WHAT YOU NEED TO DO –
Give all the lines below again, exactly, with no pictures.

Excerpts from a dataset –
----------------------------------------

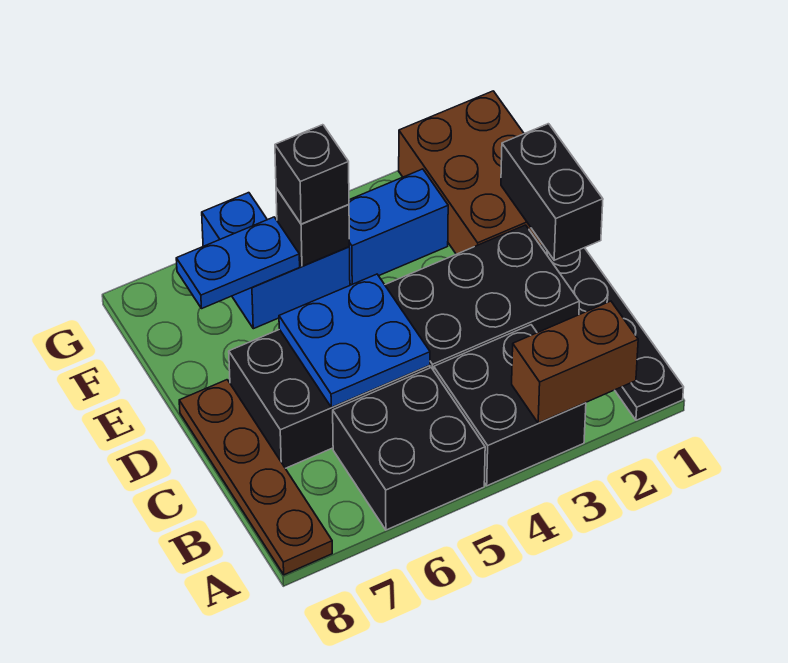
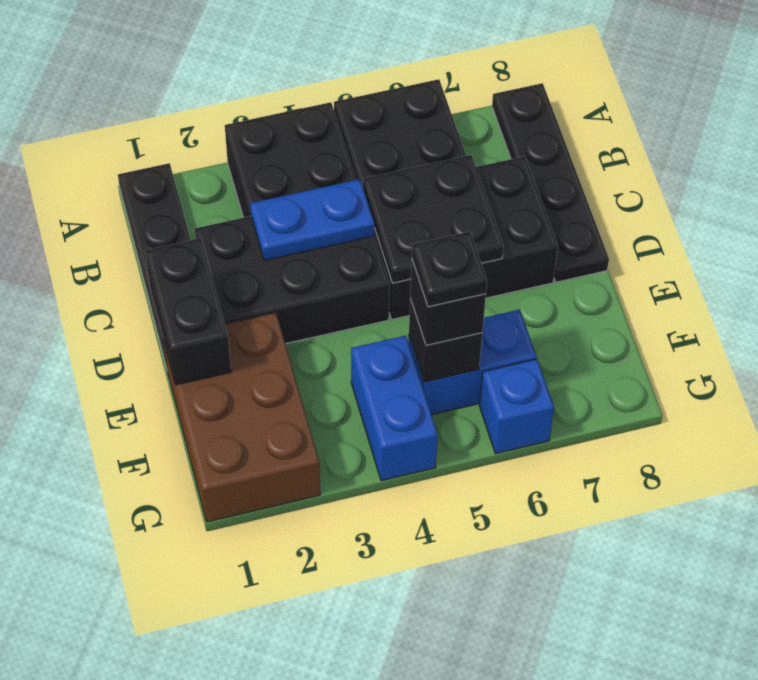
brown brick A2:A3 level 2 -> none
brown plate A8:D8 level 1 -> black plate A8:D8 level 1
blue plate C5:D6 level 2 -> black plate C5:D6 level 2
blue brick F3:F4 level 1 -> blue brick F4:G4 level 1
none -> black plate F5 level 4
blue plate F6:F7 level 2 -> blue plate C3:C4 level 2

----------------------------------------

SOLUTION BELOW –
brown brick A2:A3 level 2 -> none
brown plate A8:D8 level 1 -> black plate A8:D8 level 1
blue plate C5:D6 level 2 -> black plate C5:D6 level 2
blue brick F3:F4 level 1 -> blue brick F4:G4 level 1
none -> black plate F5 level 4
blue plate F6:F7 level 2 -> blue plate C3:C4 level 2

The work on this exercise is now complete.